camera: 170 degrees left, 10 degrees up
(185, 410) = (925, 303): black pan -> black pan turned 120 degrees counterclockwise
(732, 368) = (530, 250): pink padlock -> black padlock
☆ ☆ ☆
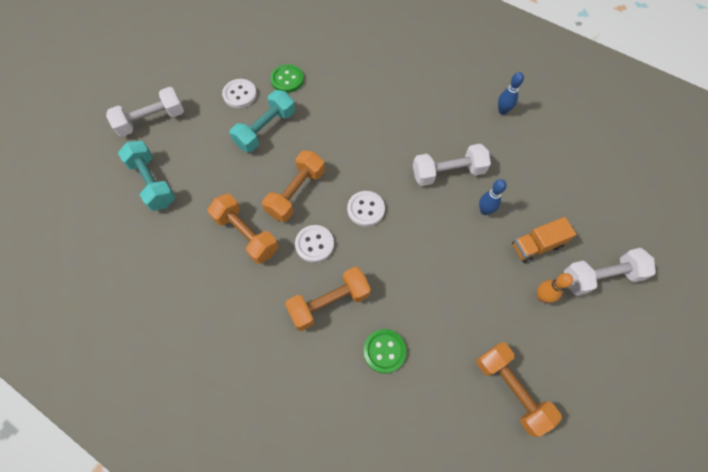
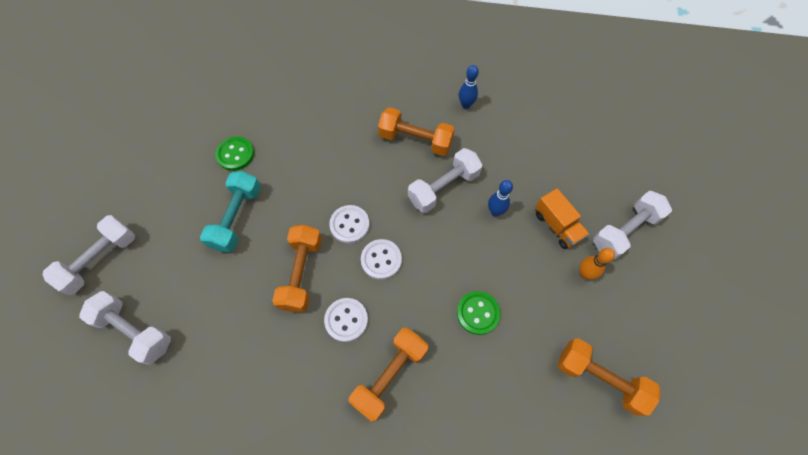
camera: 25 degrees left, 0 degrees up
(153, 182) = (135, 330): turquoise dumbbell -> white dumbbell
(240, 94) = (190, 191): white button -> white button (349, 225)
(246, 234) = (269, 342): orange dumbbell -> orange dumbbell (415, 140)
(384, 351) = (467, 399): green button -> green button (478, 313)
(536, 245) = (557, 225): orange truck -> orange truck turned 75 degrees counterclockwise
☆ ☆ ☆
• **Work instruction**:
Among the lines above, find the one with "camera: 170 degrees left, 10 degrees up" and the one with "(732, 368) = (530, 250): pink". Quote both and everything between them, exactly.

• **Task answer**:
camera: 170 degrees left, 10 degrees up
(185, 410) = (925, 303): black pan -> black pan turned 120 degrees counterclockwise
(732, 368) = (530, 250): pink padlock -> black padlock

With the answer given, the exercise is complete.